*** Opening SUPPLIED MATERIAL ***

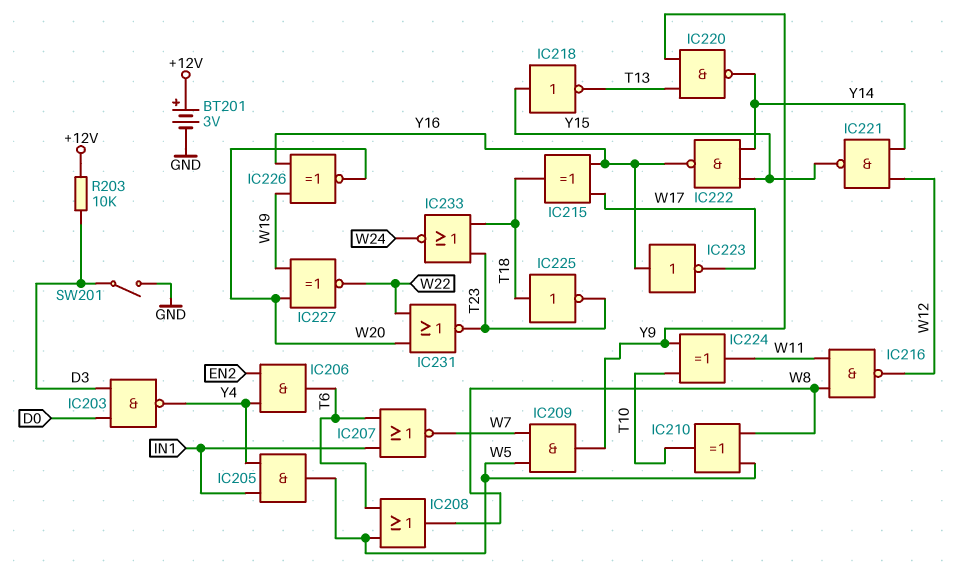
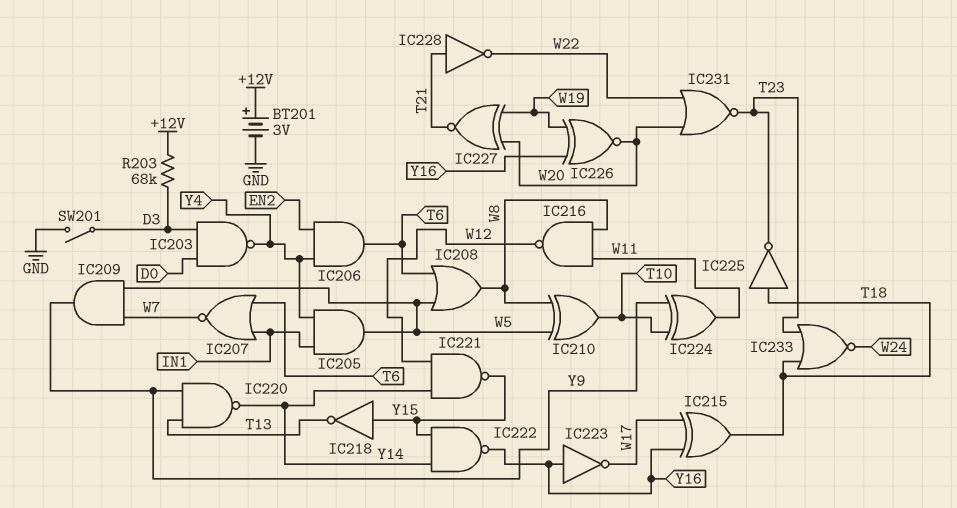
IC227: XNOR (in W19, in W20, out W22) -> XNOR (in W19, in W20, out T21)
IC228: none -> NOT (in T21, out W22)
R203: 10k (+12V, D3) -> 68k (+12V, D3)

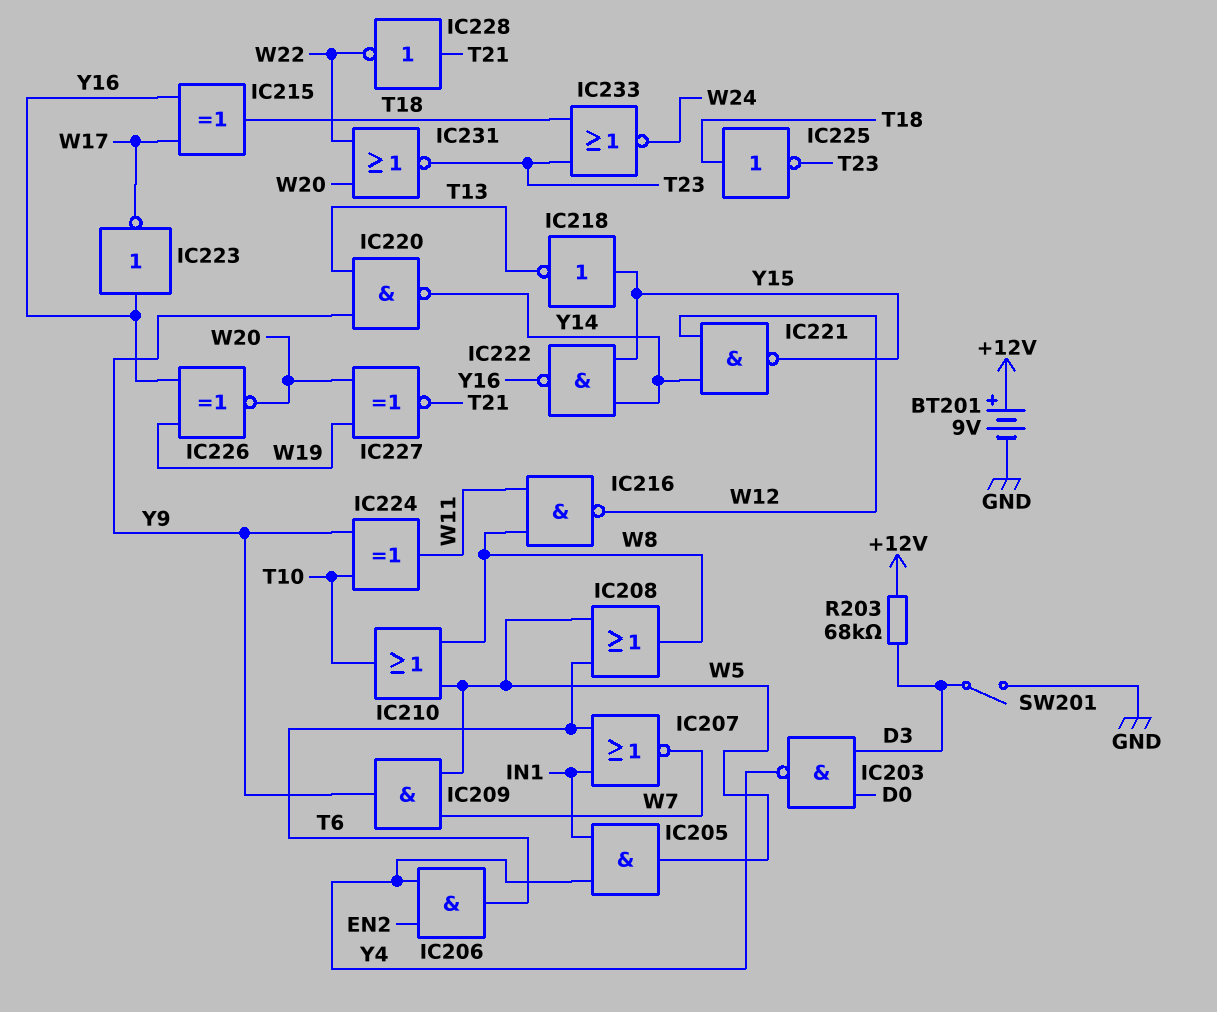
BT201: 3V (plus +12V, minus GND) -> 9V (plus +12V, minus GND)
IC210: XOR (in W5, in W8, out T10) -> OR (in W5, in W8, out T10)

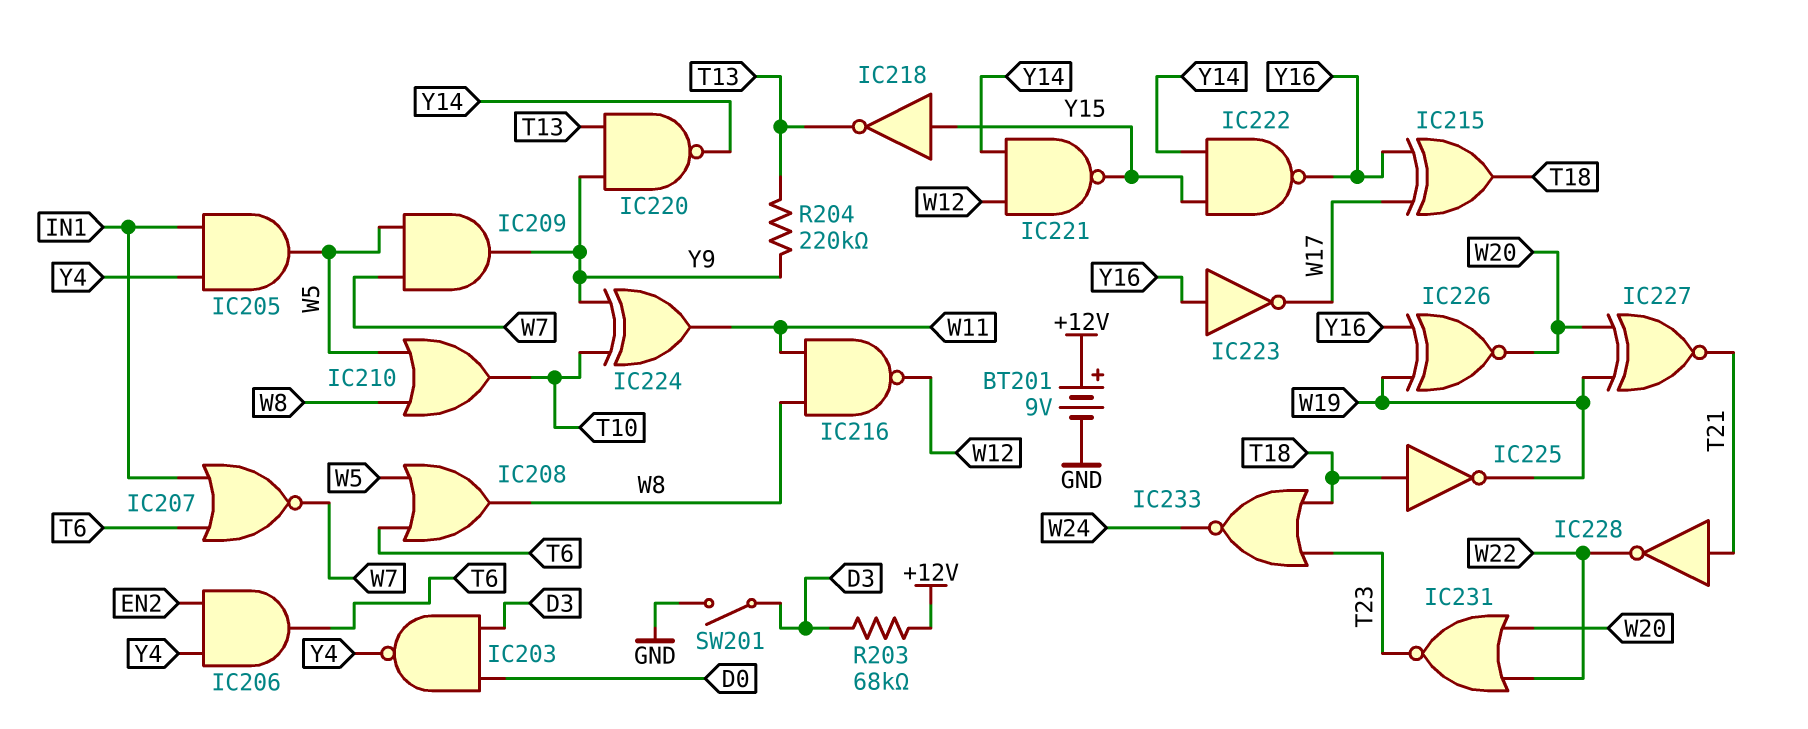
IC225: NOT (in T18, out T23) -> NOT (in T18, out W19)
R204: none -> 220k (T13, Y9)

*** Closing SUPPLIED MATERIAL ***

(TASK DESCRIPTION)
Exact lines only, please. Repeat everything from the top of the records through the line containing "IC210: XOR (in", both ends in and pictures out.

(TASK SOLUTION)
IC227: XNOR (in W19, in W20, out W22) -> XNOR (in W19, in W20, out T21)
IC228: none -> NOT (in T21, out W22)
R203: 10k (+12V, D3) -> 68k (+12V, D3)

BT201: 3V (plus +12V, minus GND) -> 9V (plus +12V, minus GND)
IC210: XOR (in W5, in W8, out T10) -> OR (in W5, in W8, out T10)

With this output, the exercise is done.